▶ WHAT TO DO
Having found the line that contains "rotate,black capsule,(266 296),,(310", please retype only it and every line after it up to the end of the entries, exactly as written.

- - - - -

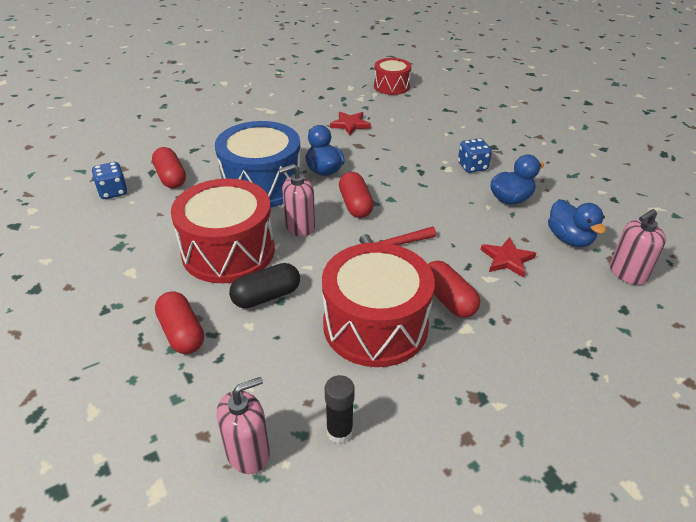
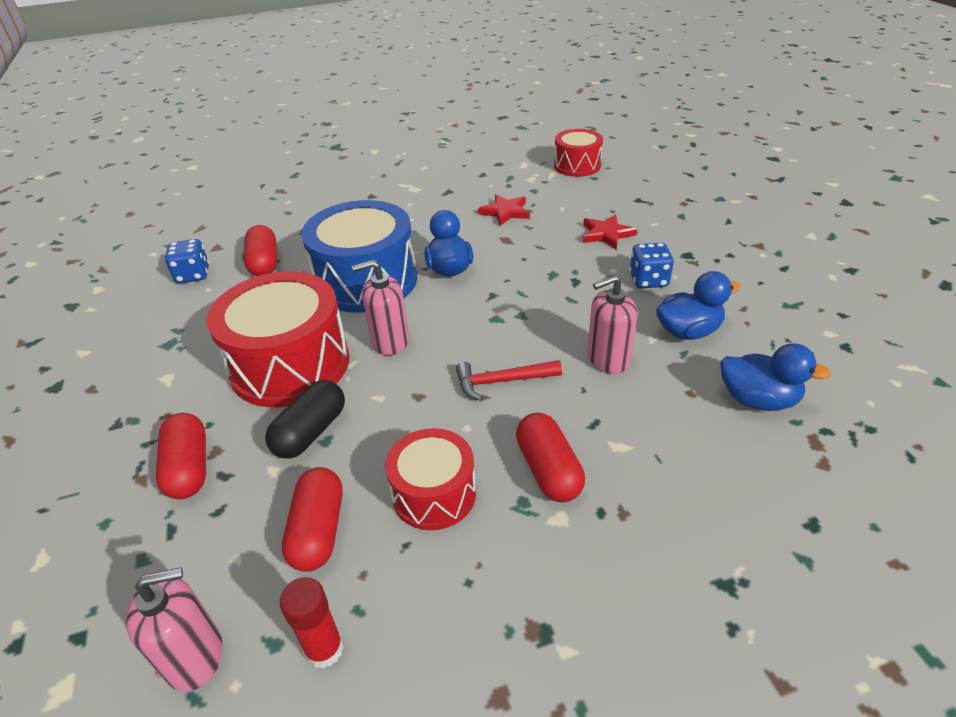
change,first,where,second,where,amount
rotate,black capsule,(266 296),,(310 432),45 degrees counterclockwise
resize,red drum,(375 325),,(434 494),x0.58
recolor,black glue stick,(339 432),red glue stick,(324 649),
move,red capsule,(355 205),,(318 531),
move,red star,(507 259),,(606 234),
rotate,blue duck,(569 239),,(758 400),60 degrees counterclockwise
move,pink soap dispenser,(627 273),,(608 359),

- - - - -

▶ FINISHED EXERCISE
rotate,black capsule,(266 296),,(310 432),45 degrees counterclockwise
resize,red drum,(375 325),,(434 494),x0.58
recolor,black glue stick,(339 432),red glue stick,(324 649),
move,red capsule,(355 205),,(318 531),
move,red star,(507 259),,(606 234),
rotate,blue duck,(569 239),,(758 400),60 degrees counterclockwise
move,pink soap dispenser,(627 273),,(608 359),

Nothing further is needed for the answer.